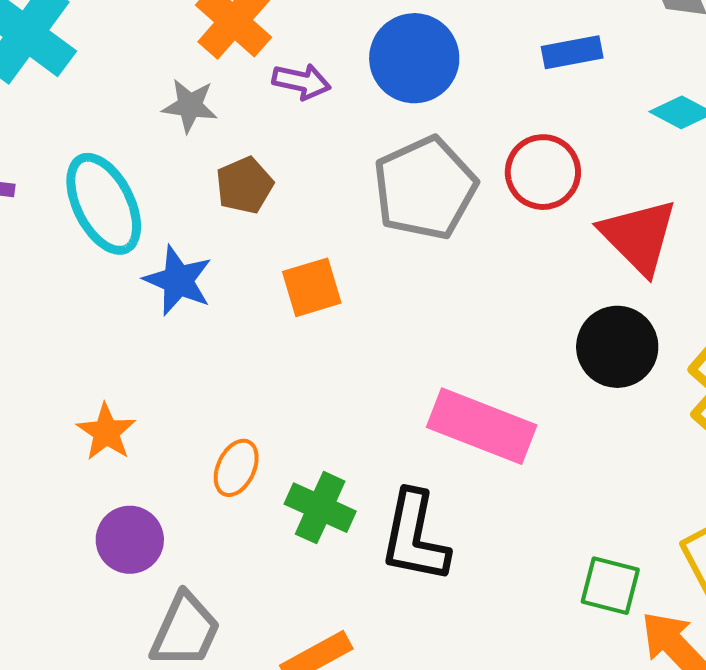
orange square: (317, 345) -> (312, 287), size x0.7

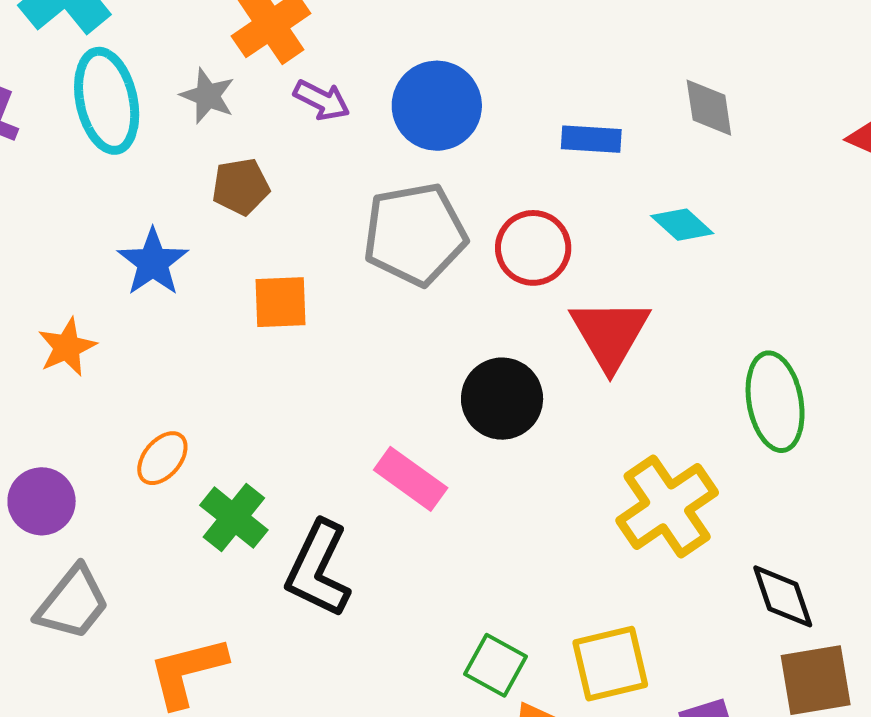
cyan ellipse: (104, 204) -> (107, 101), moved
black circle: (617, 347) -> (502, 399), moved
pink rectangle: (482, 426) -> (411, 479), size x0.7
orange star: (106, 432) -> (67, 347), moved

---

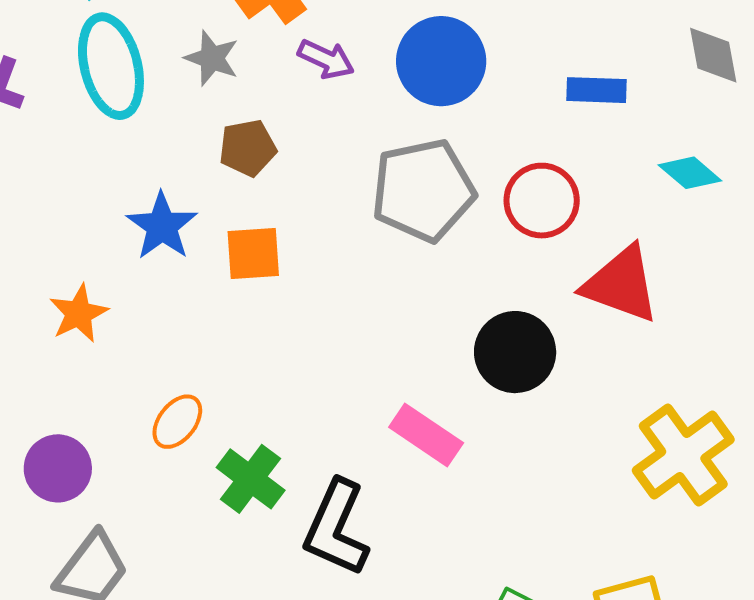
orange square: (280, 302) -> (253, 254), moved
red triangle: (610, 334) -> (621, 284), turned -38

▸ EXERCISE:
Within the listing above, extract exactly the lines from the line with "pink rectangle: (482, 426)" to the line with "orange star: (106, 432) -> (67, 347), moved", the two named lines included, and no others.

▸ RESPONSE BELOW:
pink rectangle: (482, 426) -> (411, 479), size x0.7
orange star: (106, 432) -> (67, 347), moved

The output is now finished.